What to produce: Write out the entries exactly. None of the pictures should appear in the copy.

[Data extracted from a collection]
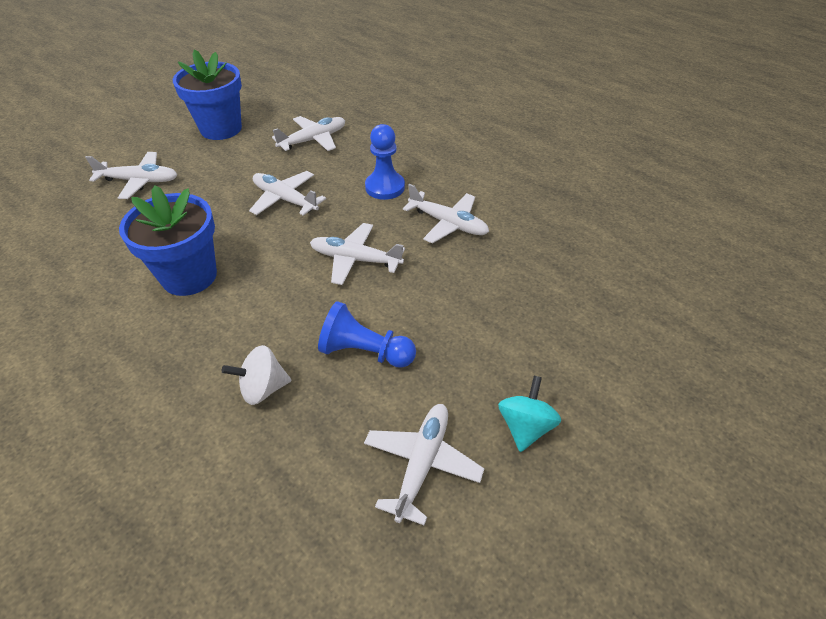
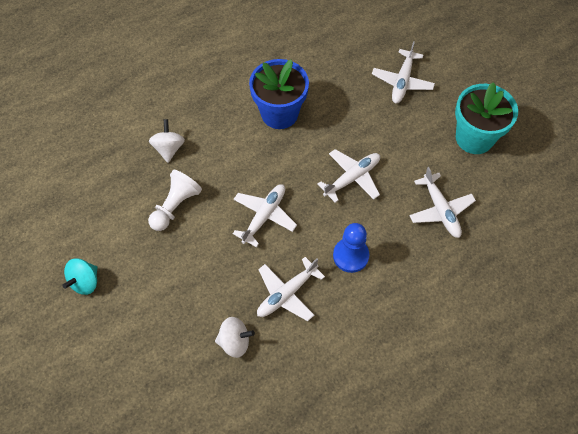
camera: 105 degrees right, 15 degrees up
(221, 129) = (474, 138): blue flower pot -> turquoise flower pot
(365, 352) = (175, 206): blue pawn -> white pawn
(422, 463) = (87, 219): white plane -> none
(523, 251) = (235, 342): none -> white spinning top
(525, 427) = (85, 282): turquoise spinning top -> turquoise spinning top turned 90 degrees clockwise

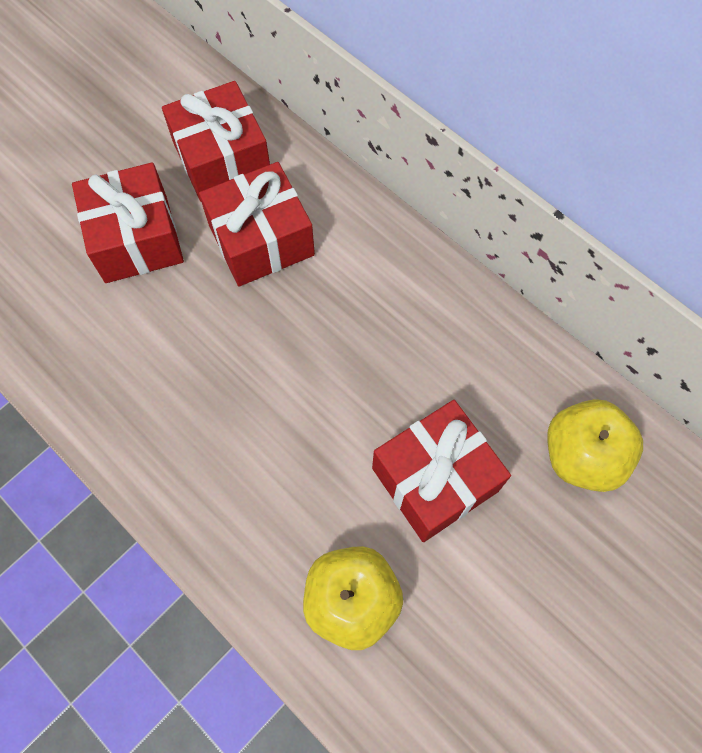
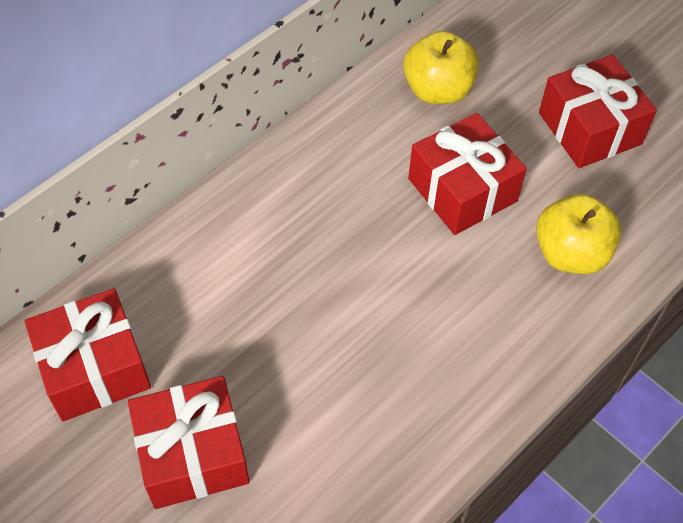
camera: 90 degrees left, 10 degrees down
(261, 240) = (207, 326): red gift -> red gift (590, 128)

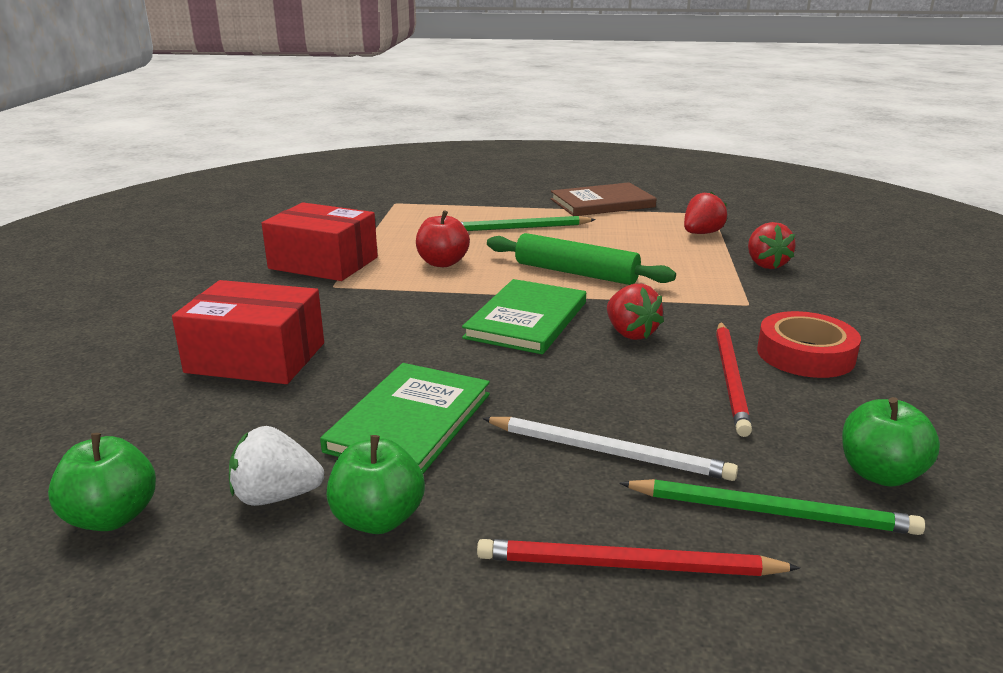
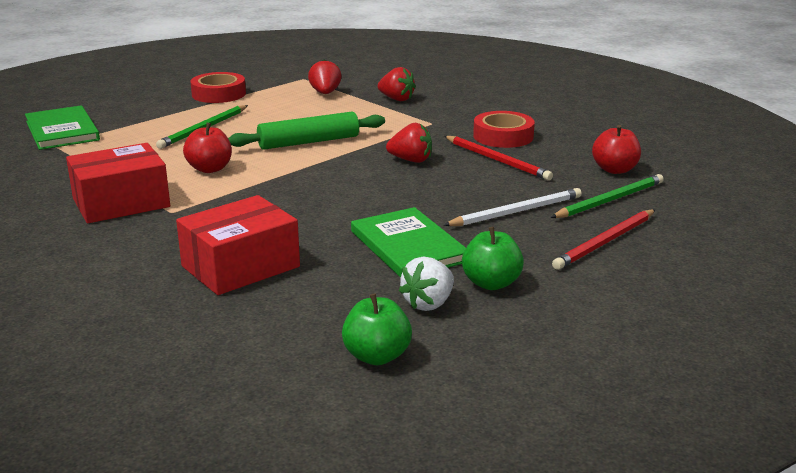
camera: 50 degrees left, 0 degrees up
(526, 320) = (344, 177): green book -> green book (62, 131)
(602, 203) = (219, 94): brown book -> red tape
(880, 474) = (615, 170): green apple -> red apple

Completed task:
camera: 105 degrees right, 15 degrees up
(221, 129) = (474, 138): blue flower pot -> turquoise flower pot
(365, 352) = (175, 206): blue pawn -> white pawn
(422, 463) = (87, 219): white plane -> none
(523, 251) = (235, 342): none -> white spinning top
(525, 427) = (85, 282): turquoise spinning top -> turquoise spinning top turned 90 degrees clockwise

camera: 90 degrees left, 10 degrees down
(261, 240) = (207, 326): red gift -> red gift (590, 128)

camera: 50 degrees left, 0 degrees up
(526, 320) = (344, 177): green book -> green book (62, 131)
(602, 203) = (219, 94): brown book -> red tape
(880, 474) = (615, 170): green apple -> red apple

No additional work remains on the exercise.